• _Data provided_
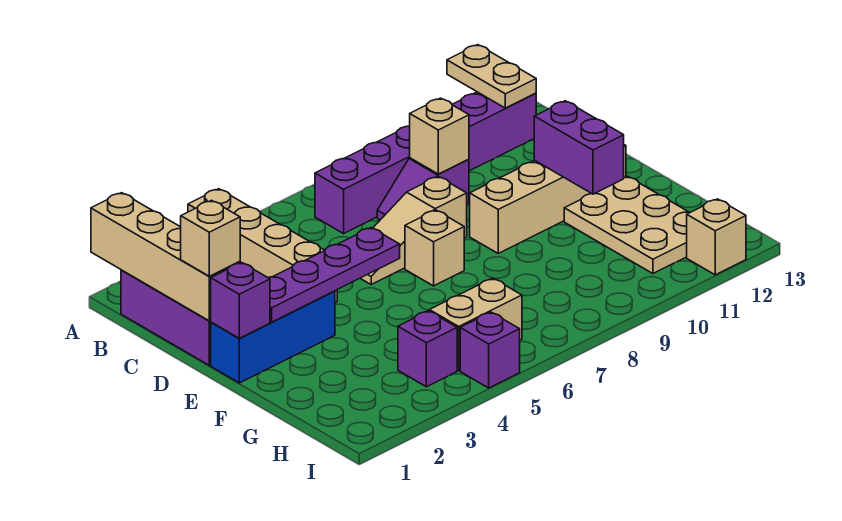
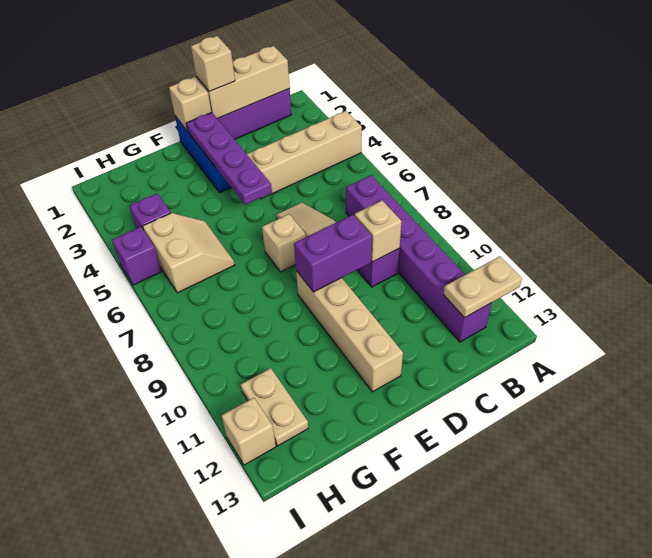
tan brick A1:D1 level 2 -> tan brick B1:D1 level 2
purple brick E1 level 2 -> tan brick E1 level 2
purple brick E11:F11 level 2 -> purple brick D9:E9 level 2
tan plate F11:H12 level 1 -> tan plate H11:H12 level 1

• _Problem to work on_
Output an exact copy of the material, with the pictures removed.

• _Result of this exercise_
tan brick A1:D1 level 2 -> tan brick B1:D1 level 2
purple brick E1 level 2 -> tan brick E1 level 2
purple brick E11:F11 level 2 -> purple brick D9:E9 level 2
tan plate F11:H12 level 1 -> tan plate H11:H12 level 1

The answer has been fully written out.